◆ Task:
The complete listing should be restated word for word.

--

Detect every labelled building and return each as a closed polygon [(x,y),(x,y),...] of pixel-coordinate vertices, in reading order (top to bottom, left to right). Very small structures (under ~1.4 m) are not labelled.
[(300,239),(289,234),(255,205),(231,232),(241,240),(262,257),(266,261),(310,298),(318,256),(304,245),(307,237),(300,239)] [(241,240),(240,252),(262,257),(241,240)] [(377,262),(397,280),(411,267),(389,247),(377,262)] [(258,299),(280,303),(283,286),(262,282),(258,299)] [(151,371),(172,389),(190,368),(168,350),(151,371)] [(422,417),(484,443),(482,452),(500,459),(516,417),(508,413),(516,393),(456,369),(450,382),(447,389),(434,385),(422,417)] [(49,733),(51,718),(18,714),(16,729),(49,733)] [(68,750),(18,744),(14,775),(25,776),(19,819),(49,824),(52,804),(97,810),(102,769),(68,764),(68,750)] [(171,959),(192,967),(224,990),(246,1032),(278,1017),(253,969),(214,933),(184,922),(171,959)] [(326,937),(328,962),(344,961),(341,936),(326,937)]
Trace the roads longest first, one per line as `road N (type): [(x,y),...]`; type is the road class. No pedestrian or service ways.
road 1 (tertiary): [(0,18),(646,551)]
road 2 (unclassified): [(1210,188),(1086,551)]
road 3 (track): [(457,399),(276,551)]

--

◆ Task solution:
Detect every labelled building and return each as a closed polygon [(x,y),(x,y),...] of pixel-coordinate vertices, in reading order (top to bottom, left to right). Very small structures (under ~1.4 m) are not labelled.
[(300,239),(289,234),(255,205),(231,232),(241,240),(262,257),(266,261),(310,298),(318,256),(304,245),(307,237),(300,239)] [(241,240),(240,252),(262,257),(241,240)] [(377,262),(397,280),(411,267),(389,247),(377,262)] [(258,299),(280,303),(283,286),(262,282),(258,299)] [(151,371),(172,389),(190,368),(168,350),(151,371)] [(422,417),(484,443),(482,452),(500,459),(516,417),(508,413),(516,393),(456,369),(450,382),(447,389),(434,385),(422,417)] [(49,733),(51,718),(18,714),(16,729),(49,733)] [(68,750),(18,744),(14,775),(25,776),(19,819),(49,824),(52,804),(97,810),(102,769),(68,764),(68,750)] [(171,959),(192,967),(224,990),(246,1032),(278,1017),(253,969),(214,933),(184,922),(171,959)] [(326,937),(328,962),(344,961),(341,936),(326,937)]
Trace the roads longest first, one per line as `road N (type): [(x,y),...]`; type is the road class. No pedestrian or service ways.
road 1 (tertiary): [(0,18),(646,551)]
road 2 (unclassified): [(1210,188),(1086,551)]
road 3 (track): [(457,399),(276,551)]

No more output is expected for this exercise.